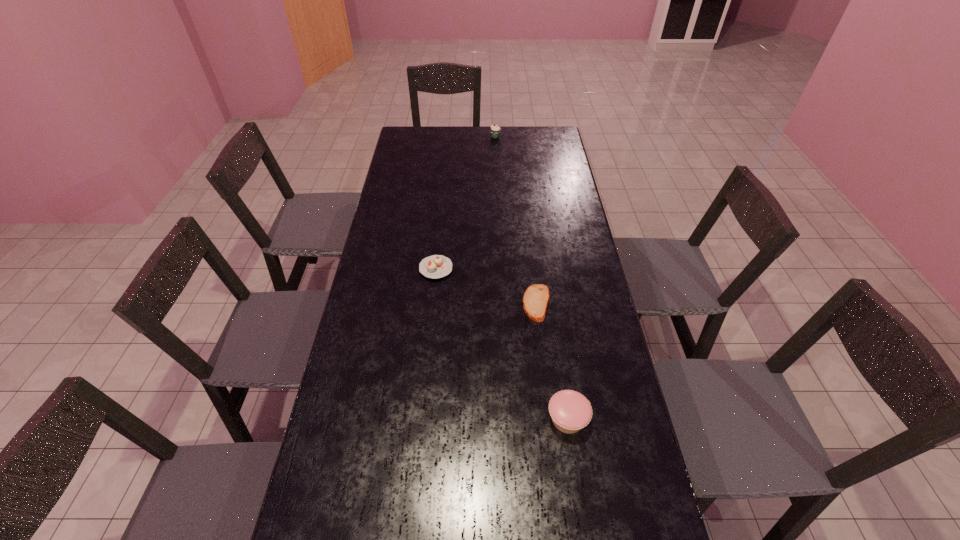
I want to click on empty location between the pita bread and the second shortest object, so [486, 286].

Identify the location of vacant region between the third tallest object and the tallest cupcake. (466, 202).

Locate an element on the screen. vacant area that lies between the shortest cupcake and the farthest cupcake is located at coordinates (466, 202).

Identify the location of free spot between the shortest cupcake and the pita bread. This screenshot has width=960, height=540. (486, 286).

Find the location of `vacant space that is in between the leftmost object and the farthest object`. vacant space that is in between the leftmost object and the farthest object is located at coordinates (466, 202).

Identify the location of free space between the third farthest object and the second tallest object. The width and height of the screenshot is (960, 540). (552, 361).

This screenshot has width=960, height=540. I want to click on empty space that is in between the pita bread and the nearest object, so click(552, 361).

This screenshot has width=960, height=540. I want to click on vacant point located between the second cupcake from left to right and the nearest object, so click(532, 278).

What are the coordinates of `unoccupied area between the second object from left to right and the second tallest cupcake` in the screenshot? It's located at (532, 278).

You are a GUI agent. You are given a task and a screenshot of the screen. Output one action in this format:
    pyautogui.click(x=<x>, y=<y>)
    Task: Click on the free point between the second tallest cupcake and the third object from right to left
    
    Given the screenshot: What is the action you would take?
    pyautogui.click(x=532, y=278)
----------
*WORK INSTRUCTION*
Please copy the material above line for line without changing anything, and leave out the picture.

*FINISHED TASK*
I want to click on empty location between the pita bread and the second shortest object, so [486, 286].

Identify the location of vacant region between the third tallest object and the tallest cupcake. (466, 202).

Locate an element on the screen. vacant area that lies between the shortest cupcake and the farthest cupcake is located at coordinates (466, 202).

Identify the location of free spot between the shortest cupcake and the pita bread. This screenshot has width=960, height=540. (486, 286).

Find the location of `vacant space that is in between the leftmost object and the farthest object`. vacant space that is in between the leftmost object and the farthest object is located at coordinates (466, 202).

Identify the location of free space between the third farthest object and the second tallest object. The width and height of the screenshot is (960, 540). (552, 361).

This screenshot has width=960, height=540. I want to click on empty space that is in between the pita bread and the nearest object, so click(552, 361).

This screenshot has width=960, height=540. I want to click on vacant point located between the second cupcake from left to right and the nearest object, so click(532, 278).

What are the coordinates of `unoccupied area between the second object from left to right and the second tallest cupcake` in the screenshot? It's located at (532, 278).

You are a GUI agent. You are given a task and a screenshot of the screen. Output one action in this format:
    pyautogui.click(x=<x>, y=<y>)
    Task: Click on the free point between the second tallest cupcake and the third object from right to left
    
    Given the screenshot: What is the action you would take?
    pyautogui.click(x=532, y=278)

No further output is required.